• **What is expected**: Could you please count how many lines in the data below hold the string "left"? Reply with only the number.

• **Scene images with change listings**:

☆ ☆ ☆ ☆ ☆ ☆ ☆

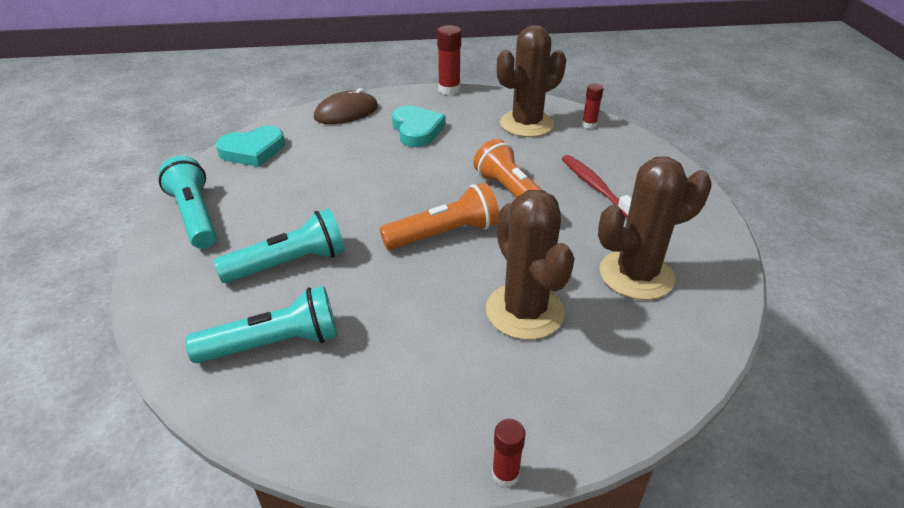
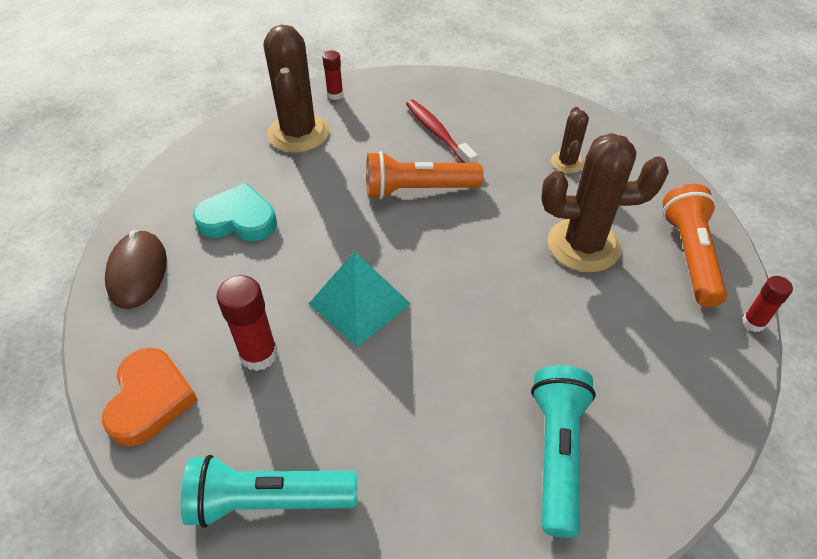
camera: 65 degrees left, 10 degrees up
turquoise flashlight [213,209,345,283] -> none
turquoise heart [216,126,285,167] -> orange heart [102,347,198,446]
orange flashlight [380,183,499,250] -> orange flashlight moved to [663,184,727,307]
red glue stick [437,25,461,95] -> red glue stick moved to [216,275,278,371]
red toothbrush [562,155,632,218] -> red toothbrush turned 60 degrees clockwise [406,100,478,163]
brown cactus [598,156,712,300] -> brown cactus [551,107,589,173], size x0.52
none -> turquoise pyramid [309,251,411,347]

☆ ☆ ☆ ☆ ☆ ☆ ☆

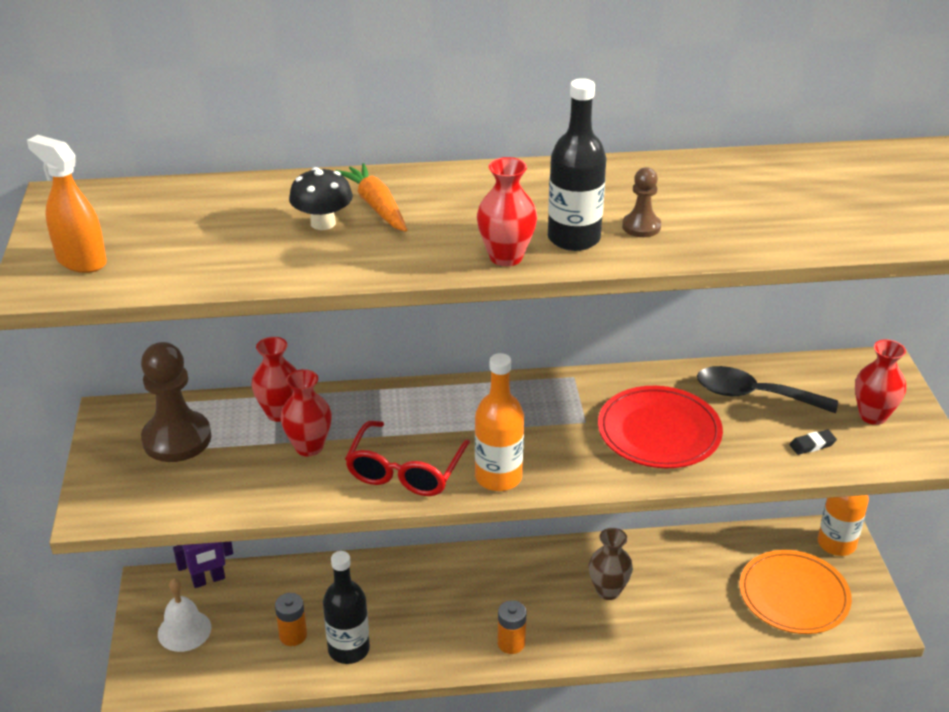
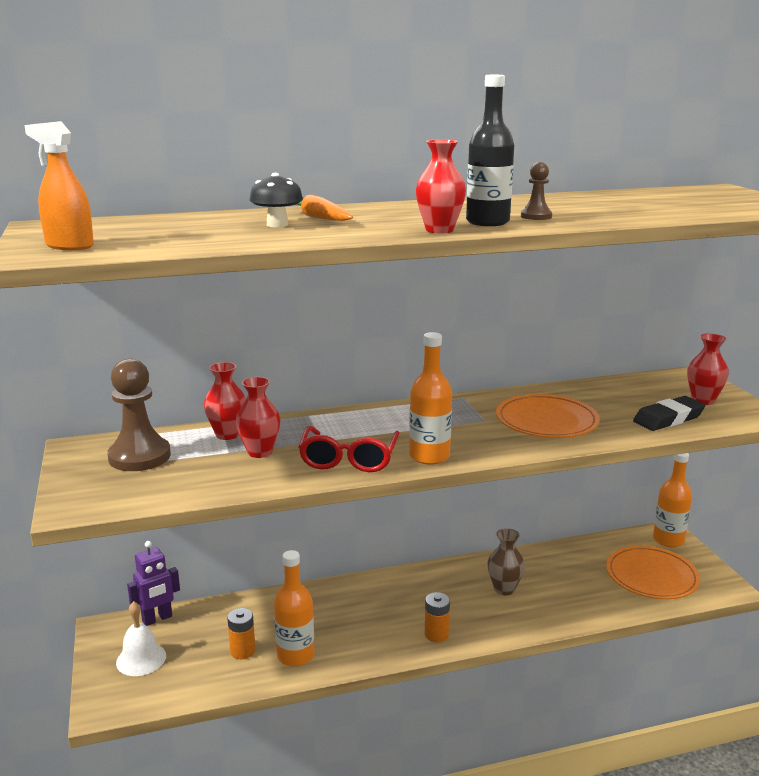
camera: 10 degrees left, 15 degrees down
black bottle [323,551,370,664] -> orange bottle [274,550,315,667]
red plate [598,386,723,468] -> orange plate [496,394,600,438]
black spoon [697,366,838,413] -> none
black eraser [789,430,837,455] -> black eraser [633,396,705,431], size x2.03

☆ ☆ ☆ ☆ ☆ ☆ ☆

• **Final answer**: 2